Exercise prompt >> Until the line containing "C3: 220pF (COM, VA) -> 220pF (COM, SIG2)" has been reproduced, keep reproducing each line of the material below exactly, starting with the first.
== Segment start ==
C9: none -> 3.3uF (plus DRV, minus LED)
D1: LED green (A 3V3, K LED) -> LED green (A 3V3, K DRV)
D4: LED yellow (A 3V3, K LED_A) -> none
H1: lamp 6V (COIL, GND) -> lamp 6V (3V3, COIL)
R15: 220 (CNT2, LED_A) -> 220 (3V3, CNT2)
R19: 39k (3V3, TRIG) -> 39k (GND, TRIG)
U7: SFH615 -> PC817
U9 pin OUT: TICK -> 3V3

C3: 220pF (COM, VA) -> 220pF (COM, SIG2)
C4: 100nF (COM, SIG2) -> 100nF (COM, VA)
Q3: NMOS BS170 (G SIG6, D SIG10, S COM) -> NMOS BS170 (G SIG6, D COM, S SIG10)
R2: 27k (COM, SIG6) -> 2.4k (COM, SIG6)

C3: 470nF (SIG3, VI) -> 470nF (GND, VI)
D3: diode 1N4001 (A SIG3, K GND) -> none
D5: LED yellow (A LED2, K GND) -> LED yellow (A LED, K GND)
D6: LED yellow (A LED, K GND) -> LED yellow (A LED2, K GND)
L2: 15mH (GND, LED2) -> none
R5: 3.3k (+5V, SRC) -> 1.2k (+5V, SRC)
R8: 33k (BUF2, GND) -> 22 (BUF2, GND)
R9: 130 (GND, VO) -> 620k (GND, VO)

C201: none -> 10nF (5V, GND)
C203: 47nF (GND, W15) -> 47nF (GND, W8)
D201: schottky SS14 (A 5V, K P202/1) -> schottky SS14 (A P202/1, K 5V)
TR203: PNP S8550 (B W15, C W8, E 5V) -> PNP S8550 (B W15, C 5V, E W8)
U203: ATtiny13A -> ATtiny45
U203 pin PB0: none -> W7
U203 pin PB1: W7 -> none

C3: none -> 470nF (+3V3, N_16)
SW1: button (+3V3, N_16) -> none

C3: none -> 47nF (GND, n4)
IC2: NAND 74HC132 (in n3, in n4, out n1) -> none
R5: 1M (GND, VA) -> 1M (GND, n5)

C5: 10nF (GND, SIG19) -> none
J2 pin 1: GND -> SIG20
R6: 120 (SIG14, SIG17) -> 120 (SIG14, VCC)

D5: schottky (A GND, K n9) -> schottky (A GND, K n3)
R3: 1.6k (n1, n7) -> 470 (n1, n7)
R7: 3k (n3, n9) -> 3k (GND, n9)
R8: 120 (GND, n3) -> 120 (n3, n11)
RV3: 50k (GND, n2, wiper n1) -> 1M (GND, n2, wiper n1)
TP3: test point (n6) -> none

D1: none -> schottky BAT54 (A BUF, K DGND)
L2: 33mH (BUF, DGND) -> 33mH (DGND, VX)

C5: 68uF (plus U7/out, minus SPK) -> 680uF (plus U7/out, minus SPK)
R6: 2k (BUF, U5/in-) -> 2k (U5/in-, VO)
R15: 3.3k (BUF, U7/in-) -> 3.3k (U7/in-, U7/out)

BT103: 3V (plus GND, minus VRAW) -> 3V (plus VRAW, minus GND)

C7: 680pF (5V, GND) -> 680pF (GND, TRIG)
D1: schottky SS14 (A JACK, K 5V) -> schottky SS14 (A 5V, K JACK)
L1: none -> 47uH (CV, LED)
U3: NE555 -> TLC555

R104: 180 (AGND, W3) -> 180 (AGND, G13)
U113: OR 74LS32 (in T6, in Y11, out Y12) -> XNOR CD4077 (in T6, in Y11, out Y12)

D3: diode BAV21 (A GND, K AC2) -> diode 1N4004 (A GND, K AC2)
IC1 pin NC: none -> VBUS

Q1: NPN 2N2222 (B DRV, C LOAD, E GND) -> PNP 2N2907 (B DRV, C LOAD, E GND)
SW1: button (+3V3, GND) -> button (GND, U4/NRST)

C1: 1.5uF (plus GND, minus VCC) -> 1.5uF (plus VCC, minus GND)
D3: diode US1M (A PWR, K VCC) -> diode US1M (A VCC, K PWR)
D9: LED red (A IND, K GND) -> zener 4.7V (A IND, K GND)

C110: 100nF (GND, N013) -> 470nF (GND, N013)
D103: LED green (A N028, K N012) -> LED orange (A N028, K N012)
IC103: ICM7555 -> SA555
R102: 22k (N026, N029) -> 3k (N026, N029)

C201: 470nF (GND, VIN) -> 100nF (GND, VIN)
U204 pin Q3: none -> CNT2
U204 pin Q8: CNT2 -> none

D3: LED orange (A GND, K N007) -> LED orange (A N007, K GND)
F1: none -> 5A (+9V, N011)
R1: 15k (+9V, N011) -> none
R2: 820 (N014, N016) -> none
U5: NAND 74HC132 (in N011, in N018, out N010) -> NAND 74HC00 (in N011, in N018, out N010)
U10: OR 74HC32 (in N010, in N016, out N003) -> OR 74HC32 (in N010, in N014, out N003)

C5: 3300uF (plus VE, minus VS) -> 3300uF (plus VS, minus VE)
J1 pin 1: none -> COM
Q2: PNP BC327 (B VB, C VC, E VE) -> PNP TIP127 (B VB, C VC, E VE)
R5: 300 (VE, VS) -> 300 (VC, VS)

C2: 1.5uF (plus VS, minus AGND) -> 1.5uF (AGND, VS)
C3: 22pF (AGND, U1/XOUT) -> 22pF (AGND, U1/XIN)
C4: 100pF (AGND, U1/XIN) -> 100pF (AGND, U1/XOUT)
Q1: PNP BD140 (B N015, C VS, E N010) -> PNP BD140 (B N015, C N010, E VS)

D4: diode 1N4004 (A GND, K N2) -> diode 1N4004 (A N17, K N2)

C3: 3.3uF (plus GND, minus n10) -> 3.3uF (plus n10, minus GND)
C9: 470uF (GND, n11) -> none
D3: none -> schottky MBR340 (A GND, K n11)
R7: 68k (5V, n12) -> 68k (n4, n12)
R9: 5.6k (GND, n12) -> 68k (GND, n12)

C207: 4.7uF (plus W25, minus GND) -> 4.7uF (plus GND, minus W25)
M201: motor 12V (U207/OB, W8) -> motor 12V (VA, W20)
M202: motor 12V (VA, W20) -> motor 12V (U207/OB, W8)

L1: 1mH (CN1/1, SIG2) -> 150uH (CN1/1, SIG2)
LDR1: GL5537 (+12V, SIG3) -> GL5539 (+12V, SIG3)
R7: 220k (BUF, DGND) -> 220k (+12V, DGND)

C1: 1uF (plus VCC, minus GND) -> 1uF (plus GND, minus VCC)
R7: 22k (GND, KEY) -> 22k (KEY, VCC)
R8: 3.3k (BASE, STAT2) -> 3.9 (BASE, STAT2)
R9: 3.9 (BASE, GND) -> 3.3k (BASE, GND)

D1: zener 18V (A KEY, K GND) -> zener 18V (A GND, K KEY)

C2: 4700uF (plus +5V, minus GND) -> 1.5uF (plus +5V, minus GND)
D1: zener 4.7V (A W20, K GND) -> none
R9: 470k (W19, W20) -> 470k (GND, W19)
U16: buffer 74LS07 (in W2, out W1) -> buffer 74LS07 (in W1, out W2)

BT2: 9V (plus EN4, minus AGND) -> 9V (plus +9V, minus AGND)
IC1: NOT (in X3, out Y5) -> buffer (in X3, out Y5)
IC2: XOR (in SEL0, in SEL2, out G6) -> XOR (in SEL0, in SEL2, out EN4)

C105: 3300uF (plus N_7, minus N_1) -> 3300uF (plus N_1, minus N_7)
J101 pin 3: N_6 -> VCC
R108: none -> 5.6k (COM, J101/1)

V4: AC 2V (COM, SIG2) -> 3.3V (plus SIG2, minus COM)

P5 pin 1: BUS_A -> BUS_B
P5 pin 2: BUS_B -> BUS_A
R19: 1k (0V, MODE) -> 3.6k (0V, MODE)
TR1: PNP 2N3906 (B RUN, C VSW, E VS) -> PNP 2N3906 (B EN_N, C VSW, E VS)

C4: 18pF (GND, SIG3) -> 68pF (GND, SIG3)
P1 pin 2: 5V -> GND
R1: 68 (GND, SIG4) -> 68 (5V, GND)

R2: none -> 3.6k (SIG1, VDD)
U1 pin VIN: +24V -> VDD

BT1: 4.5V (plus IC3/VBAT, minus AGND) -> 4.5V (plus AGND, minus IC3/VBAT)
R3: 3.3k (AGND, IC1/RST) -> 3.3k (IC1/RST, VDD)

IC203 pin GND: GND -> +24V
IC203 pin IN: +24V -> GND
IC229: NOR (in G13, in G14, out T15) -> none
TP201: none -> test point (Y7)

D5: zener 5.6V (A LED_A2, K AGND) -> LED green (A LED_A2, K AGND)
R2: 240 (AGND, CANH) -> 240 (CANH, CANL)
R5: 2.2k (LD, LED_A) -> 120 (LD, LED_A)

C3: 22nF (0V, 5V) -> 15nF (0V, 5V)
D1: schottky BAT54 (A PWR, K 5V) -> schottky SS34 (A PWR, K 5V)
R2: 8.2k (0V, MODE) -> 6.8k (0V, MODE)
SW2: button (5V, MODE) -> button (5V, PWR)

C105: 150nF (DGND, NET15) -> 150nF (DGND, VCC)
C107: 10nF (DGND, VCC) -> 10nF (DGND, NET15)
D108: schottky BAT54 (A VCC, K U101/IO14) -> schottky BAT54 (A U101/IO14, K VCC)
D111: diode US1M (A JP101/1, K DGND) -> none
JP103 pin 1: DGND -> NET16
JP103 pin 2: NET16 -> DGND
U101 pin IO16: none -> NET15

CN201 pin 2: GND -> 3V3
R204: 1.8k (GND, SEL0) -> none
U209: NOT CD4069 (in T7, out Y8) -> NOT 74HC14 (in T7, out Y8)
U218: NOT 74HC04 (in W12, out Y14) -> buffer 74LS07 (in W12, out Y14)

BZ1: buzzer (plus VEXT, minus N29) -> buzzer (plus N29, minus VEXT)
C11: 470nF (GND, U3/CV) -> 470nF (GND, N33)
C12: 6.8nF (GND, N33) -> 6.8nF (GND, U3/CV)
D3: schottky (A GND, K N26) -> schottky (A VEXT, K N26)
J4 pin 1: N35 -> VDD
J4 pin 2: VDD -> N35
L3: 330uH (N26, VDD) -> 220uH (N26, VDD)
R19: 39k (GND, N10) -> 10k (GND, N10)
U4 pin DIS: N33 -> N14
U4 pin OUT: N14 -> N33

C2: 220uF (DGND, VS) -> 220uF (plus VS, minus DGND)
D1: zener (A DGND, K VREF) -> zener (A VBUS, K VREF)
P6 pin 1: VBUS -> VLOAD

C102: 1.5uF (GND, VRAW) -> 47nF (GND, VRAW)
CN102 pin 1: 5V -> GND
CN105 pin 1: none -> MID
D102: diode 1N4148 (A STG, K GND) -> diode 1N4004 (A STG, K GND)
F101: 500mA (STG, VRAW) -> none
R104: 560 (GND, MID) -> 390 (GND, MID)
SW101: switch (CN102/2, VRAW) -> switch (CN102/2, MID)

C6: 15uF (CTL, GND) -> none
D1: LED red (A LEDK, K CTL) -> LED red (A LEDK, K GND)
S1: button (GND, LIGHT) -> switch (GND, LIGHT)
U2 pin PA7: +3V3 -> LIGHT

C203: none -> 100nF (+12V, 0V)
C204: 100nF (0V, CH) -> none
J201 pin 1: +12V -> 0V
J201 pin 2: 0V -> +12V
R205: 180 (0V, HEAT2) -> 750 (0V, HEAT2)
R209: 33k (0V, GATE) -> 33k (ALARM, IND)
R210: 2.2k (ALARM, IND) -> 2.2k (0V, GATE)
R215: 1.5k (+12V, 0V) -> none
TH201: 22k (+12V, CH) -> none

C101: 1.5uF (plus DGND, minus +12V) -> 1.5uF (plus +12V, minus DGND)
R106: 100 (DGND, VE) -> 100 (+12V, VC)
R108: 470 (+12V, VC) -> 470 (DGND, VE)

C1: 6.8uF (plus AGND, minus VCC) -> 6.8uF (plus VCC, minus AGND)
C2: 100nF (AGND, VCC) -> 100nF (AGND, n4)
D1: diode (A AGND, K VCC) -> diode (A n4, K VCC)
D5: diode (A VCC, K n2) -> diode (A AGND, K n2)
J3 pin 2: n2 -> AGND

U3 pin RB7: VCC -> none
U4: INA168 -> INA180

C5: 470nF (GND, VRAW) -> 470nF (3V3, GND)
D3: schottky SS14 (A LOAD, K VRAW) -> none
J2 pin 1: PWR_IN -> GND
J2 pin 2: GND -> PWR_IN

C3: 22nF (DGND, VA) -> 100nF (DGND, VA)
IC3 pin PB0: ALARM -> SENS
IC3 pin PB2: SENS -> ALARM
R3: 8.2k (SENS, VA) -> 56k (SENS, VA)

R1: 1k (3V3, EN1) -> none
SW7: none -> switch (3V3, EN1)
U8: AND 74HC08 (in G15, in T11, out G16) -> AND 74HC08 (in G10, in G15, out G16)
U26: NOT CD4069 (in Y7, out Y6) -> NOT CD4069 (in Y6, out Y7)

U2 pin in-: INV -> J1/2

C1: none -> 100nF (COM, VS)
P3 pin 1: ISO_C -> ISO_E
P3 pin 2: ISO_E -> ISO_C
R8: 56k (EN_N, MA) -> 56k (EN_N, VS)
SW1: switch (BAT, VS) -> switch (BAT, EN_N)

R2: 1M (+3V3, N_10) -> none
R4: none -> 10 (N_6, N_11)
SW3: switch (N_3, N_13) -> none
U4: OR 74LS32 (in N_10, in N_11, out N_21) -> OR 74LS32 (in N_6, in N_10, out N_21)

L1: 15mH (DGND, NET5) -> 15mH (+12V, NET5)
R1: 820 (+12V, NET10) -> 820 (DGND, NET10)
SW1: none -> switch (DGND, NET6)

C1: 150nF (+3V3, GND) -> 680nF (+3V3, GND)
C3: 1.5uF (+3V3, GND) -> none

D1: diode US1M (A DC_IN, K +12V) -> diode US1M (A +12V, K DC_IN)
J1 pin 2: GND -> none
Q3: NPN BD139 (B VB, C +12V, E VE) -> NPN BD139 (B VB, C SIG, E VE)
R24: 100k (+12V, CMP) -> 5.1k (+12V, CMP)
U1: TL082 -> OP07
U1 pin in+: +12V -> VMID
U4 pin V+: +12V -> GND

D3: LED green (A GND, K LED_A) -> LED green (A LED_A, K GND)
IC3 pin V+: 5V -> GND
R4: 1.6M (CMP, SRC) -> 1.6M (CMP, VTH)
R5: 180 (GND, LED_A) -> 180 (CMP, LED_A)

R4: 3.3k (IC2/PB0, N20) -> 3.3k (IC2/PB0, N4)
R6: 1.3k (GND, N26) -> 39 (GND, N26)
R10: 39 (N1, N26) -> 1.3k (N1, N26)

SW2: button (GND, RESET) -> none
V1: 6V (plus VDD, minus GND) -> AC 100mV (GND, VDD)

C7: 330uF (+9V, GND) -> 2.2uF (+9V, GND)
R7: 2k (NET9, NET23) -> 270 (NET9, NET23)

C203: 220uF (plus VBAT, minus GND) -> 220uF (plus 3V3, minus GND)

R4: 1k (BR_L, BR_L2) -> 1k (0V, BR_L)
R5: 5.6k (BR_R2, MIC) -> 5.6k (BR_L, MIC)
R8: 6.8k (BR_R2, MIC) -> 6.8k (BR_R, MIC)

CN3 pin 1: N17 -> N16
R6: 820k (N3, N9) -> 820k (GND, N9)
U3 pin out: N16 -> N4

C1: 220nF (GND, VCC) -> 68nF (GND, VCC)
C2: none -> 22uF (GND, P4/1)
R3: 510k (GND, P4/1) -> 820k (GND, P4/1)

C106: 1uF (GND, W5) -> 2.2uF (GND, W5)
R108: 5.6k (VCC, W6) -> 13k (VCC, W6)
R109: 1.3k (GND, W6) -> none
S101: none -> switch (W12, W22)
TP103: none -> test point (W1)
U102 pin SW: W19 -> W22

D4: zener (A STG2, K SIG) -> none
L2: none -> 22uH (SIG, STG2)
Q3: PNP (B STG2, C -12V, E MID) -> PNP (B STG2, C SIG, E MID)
== Segment end ==
Reply >>
C9: none -> 3.3uF (plus DRV, minus LED)
D1: LED green (A 3V3, K LED) -> LED green (A 3V3, K DRV)
D4: LED yellow (A 3V3, K LED_A) -> none
H1: lamp 6V (COIL, GND) -> lamp 6V (3V3, COIL)
R15: 220 (CNT2, LED_A) -> 220 (3V3, CNT2)
R19: 39k (3V3, TRIG) -> 39k (GND, TRIG)
U7: SFH615 -> PC817
U9 pin OUT: TICK -> 3V3

C3: 220pF (COM, VA) -> 220pF (COM, SIG2)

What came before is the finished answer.